* Activity: Among the entries, how many lines hold the word "scaled"? Respond with that number only.
#### Records for the task
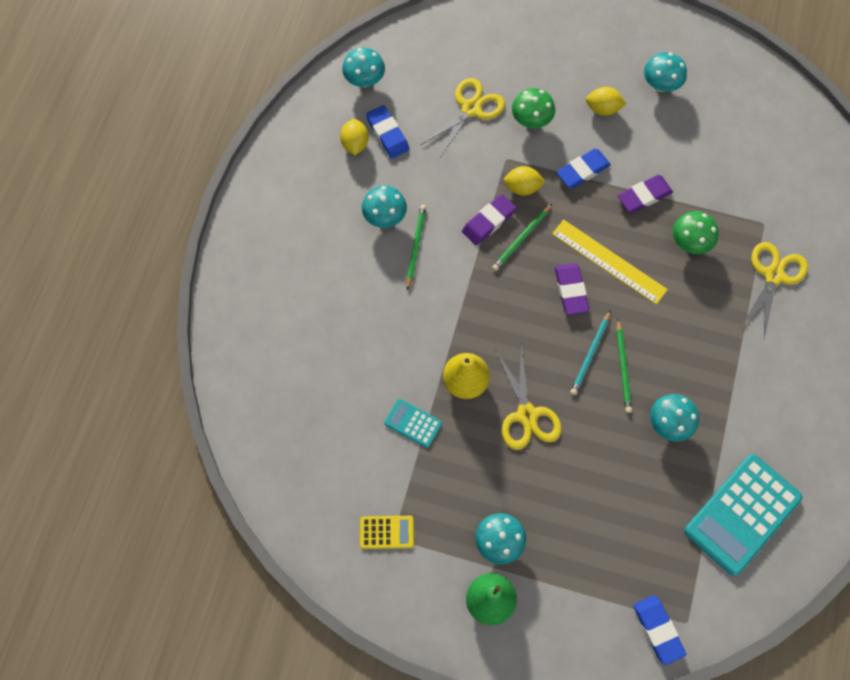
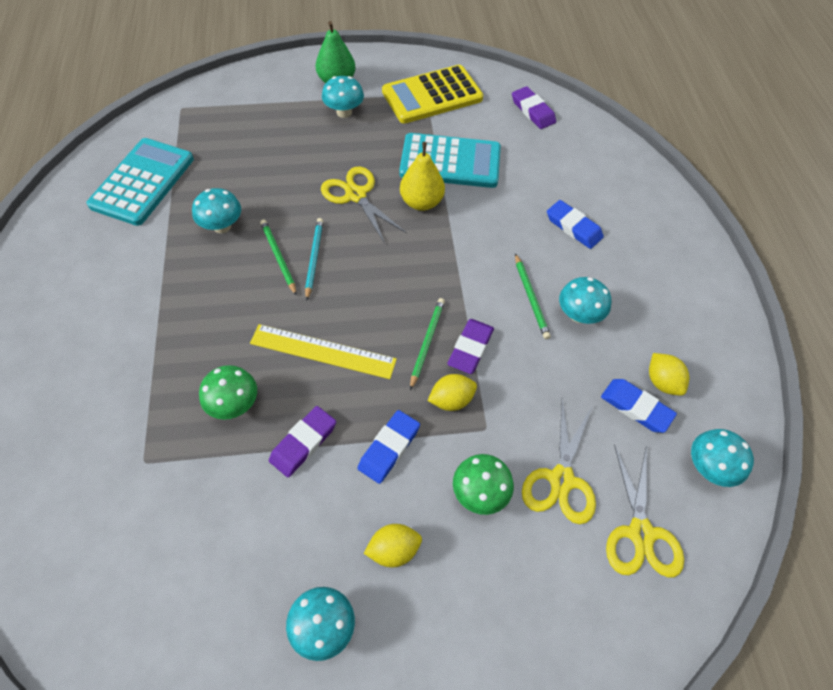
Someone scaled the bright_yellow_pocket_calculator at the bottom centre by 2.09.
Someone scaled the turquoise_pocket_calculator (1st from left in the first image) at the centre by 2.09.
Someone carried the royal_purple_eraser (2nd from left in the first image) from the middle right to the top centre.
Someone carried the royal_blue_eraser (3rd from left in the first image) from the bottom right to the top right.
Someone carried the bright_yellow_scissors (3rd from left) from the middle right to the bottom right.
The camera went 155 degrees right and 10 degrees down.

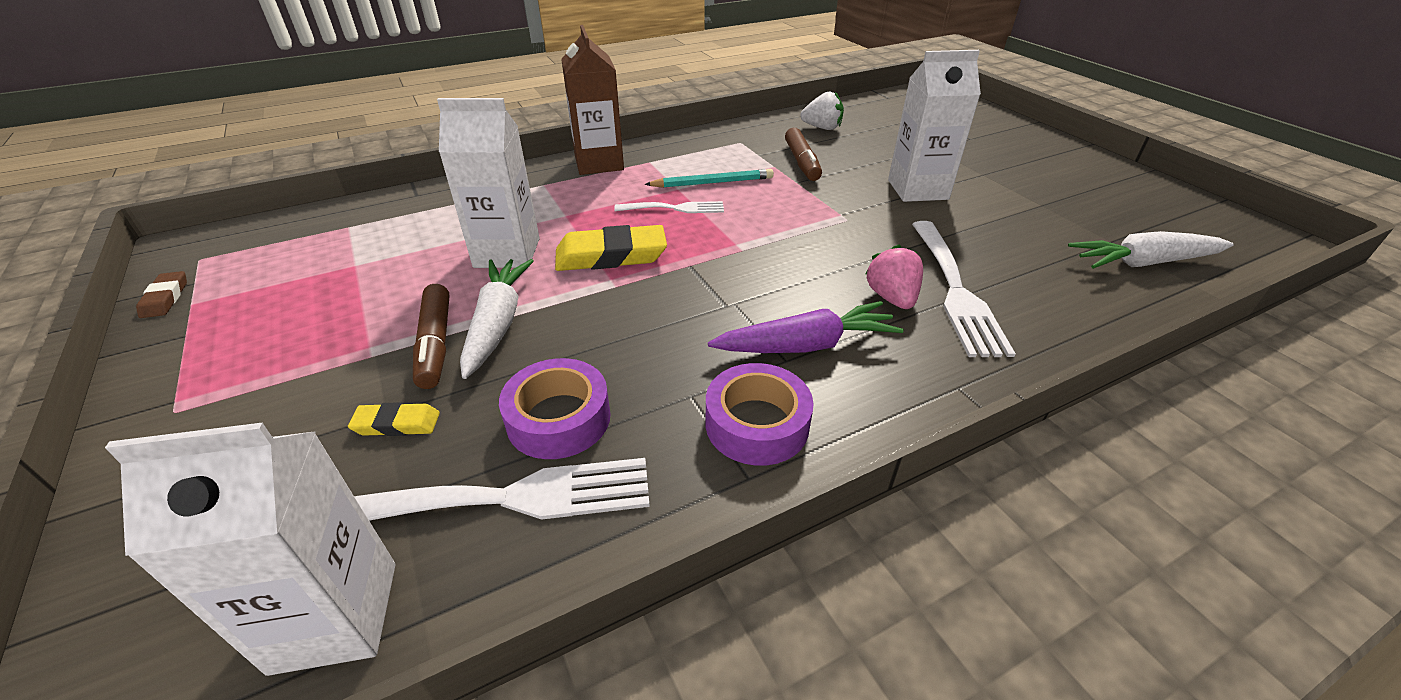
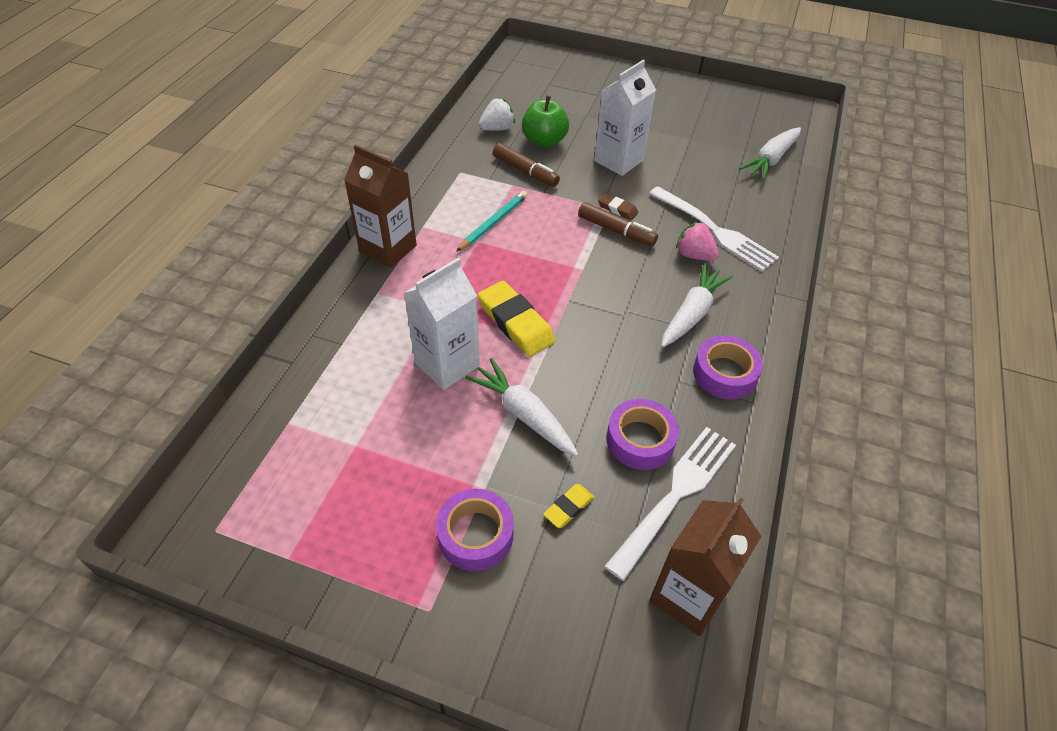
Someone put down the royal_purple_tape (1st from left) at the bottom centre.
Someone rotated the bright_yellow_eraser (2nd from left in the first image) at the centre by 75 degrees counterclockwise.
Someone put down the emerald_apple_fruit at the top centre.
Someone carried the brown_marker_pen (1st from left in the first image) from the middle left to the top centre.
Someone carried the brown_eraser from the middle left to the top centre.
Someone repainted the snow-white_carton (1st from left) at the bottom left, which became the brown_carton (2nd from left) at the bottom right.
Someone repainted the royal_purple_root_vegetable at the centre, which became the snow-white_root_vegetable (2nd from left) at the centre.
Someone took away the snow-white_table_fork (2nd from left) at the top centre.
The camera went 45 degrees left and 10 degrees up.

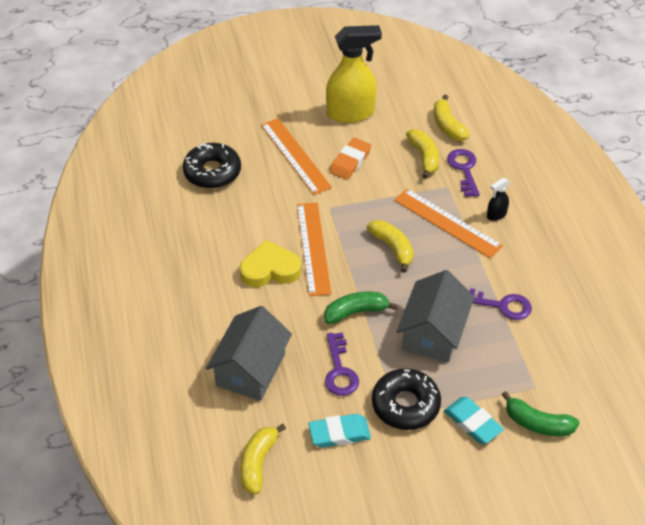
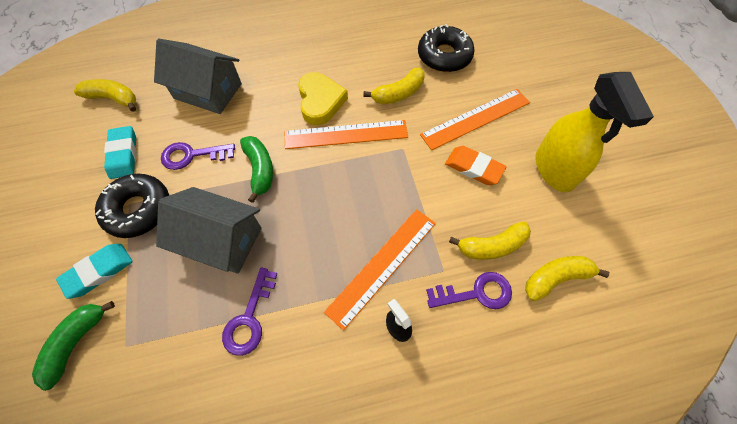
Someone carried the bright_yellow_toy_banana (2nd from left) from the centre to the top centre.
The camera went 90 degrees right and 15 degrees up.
########
* Response: 2